| DIRECTIONS |
Which lines belong in your copy? Those from the start of the data through the line with "none -> purple brick F4 level 2", exactly as written, without any pictures.
——
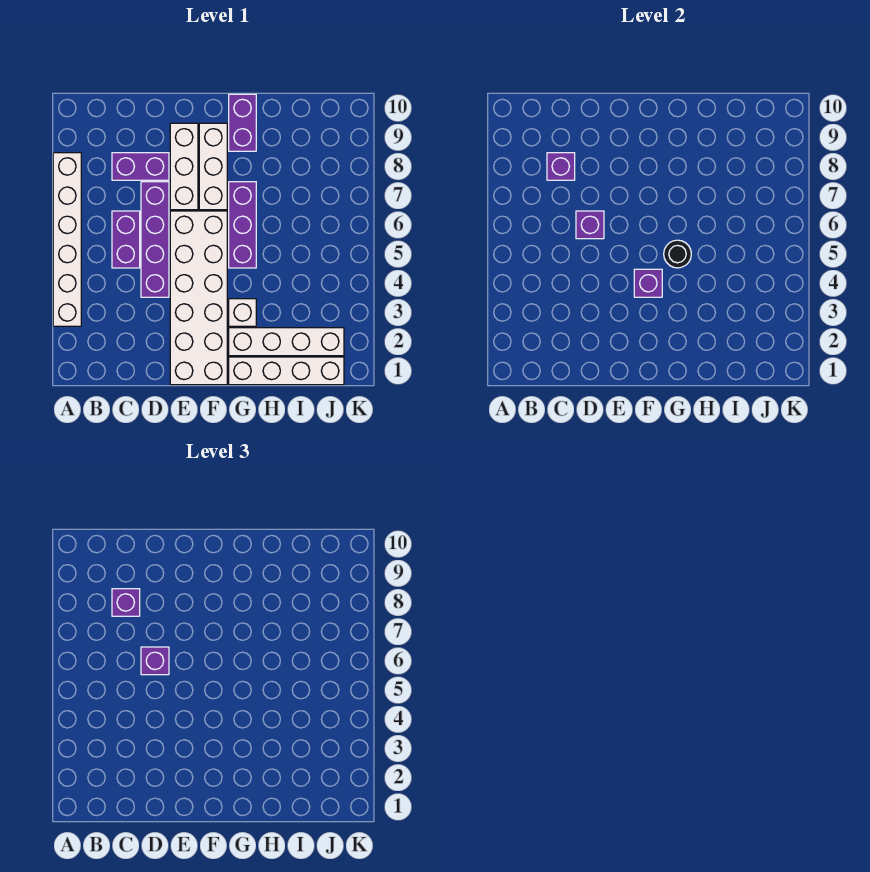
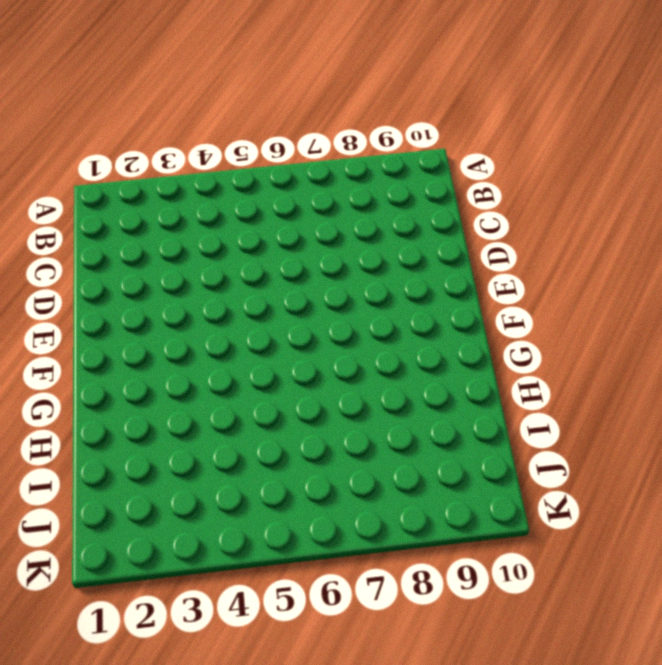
none -> white brick A3:A8 level 1
none -> purple brick C5:C6 level 1
none -> purple brick C8:D8 level 1

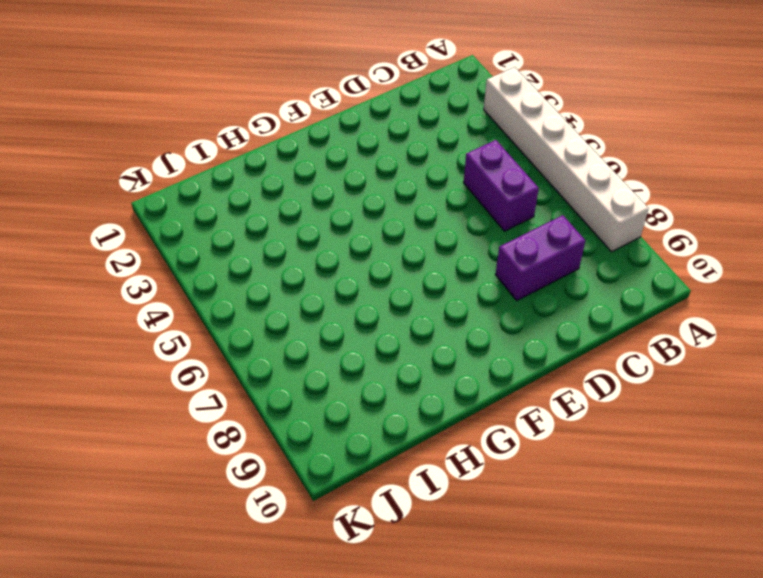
none -> purple brick D4:D7 level 1
none -> white brick E1:F6 level 1
none -> white brick E7:E9 level 1

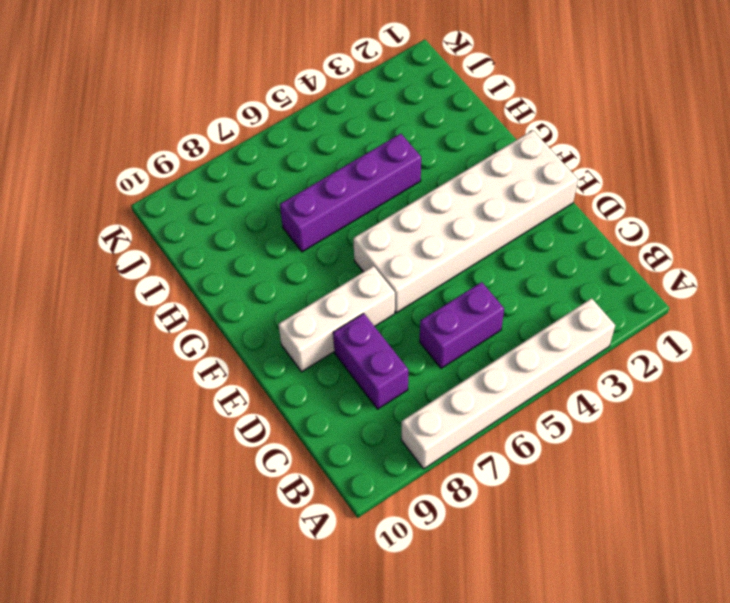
purple brick H4:H7 level 1 -> purple brick D4:D7 level 1
none -> white brick F7:F9 level 1
none -> white brick G1:J1 level 1
none -> white brick G2:J2 level 1

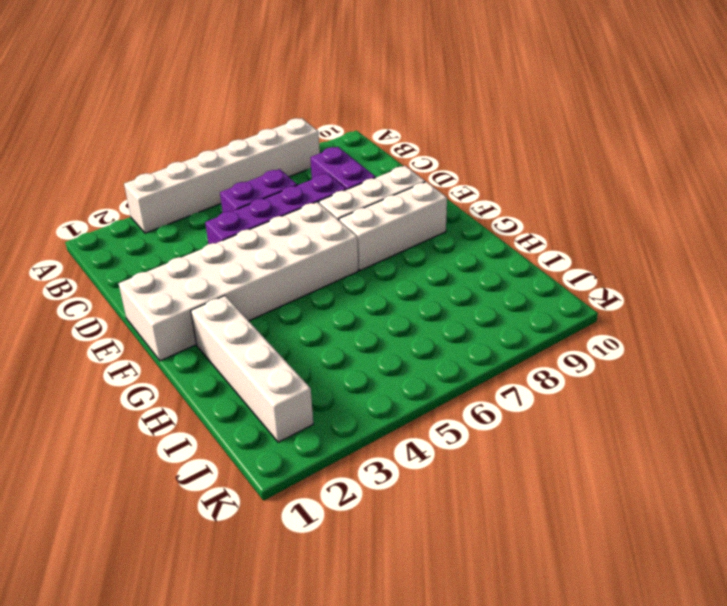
none -> white brick G1:J1 level 1
none -> white brick G3 level 1
none -> purple brick G5:G7 level 1

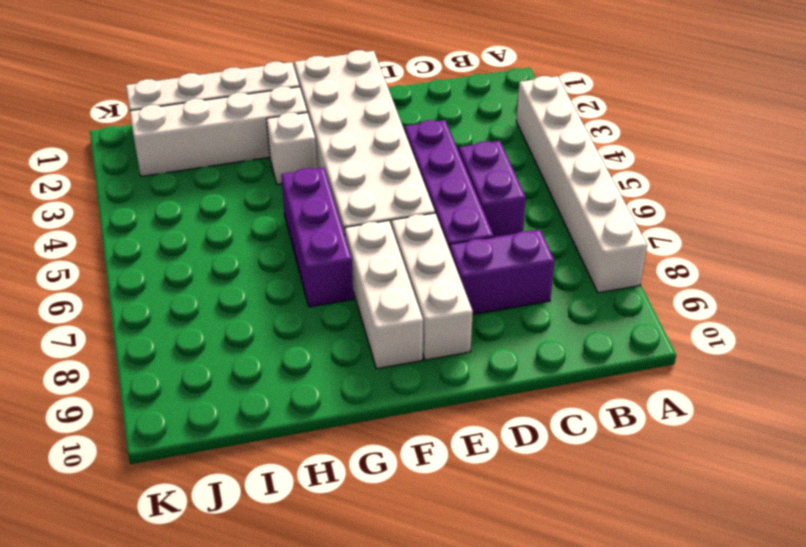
none -> purple brick G9:G10 level 1
none -> purple brick C8 level 2
none -> purple brick D6 level 2

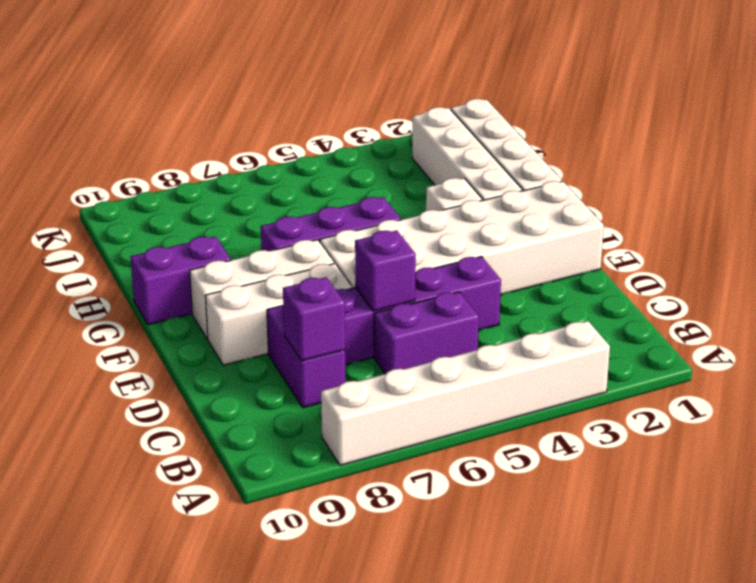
none -> purple brick F4 level 2
none -> black round brick G5 level 2
none -> purple brick C8 level 3

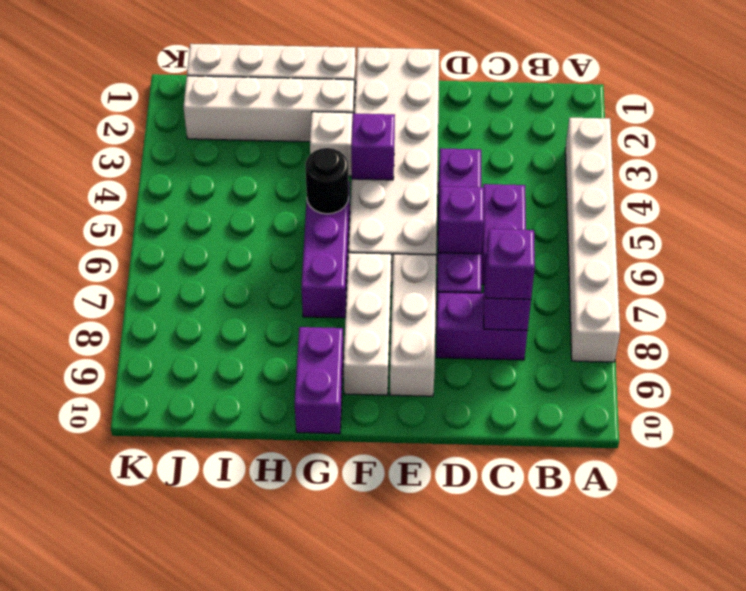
none -> purple brick D6 level 3

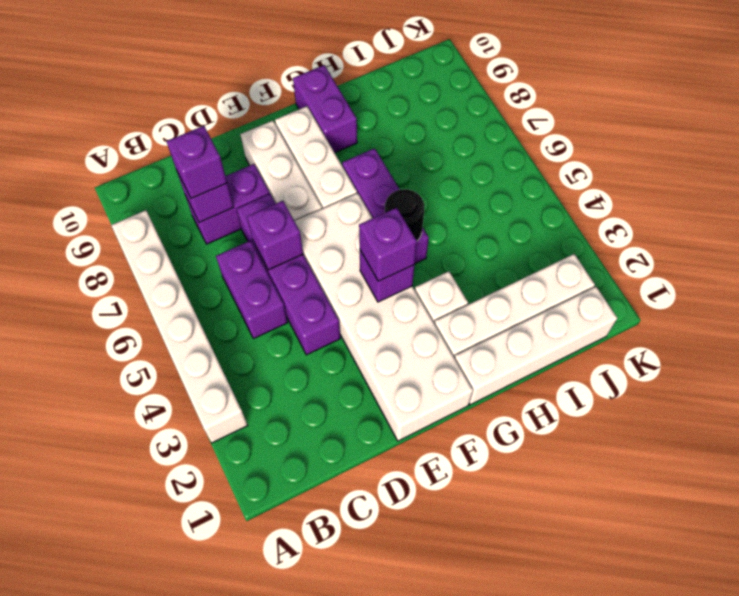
purple brick F4 level 3 -> purple brick D6 level 3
——
| RESPONSE |
none -> white brick A3:A8 level 1
none -> purple brick C5:C6 level 1
none -> purple brick C8:D8 level 1

none -> purple brick D4:D7 level 1
none -> white brick E1:F6 level 1
none -> white brick E7:E9 level 1

purple brick H4:H7 level 1 -> purple brick D4:D7 level 1
none -> white brick F7:F9 level 1
none -> white brick G1:J1 level 1
none -> white brick G2:J2 level 1

none -> white brick G1:J1 level 1
none -> white brick G3 level 1
none -> purple brick G5:G7 level 1

none -> purple brick G9:G10 level 1
none -> purple brick C8 level 2
none -> purple brick D6 level 2

none -> purple brick F4 level 2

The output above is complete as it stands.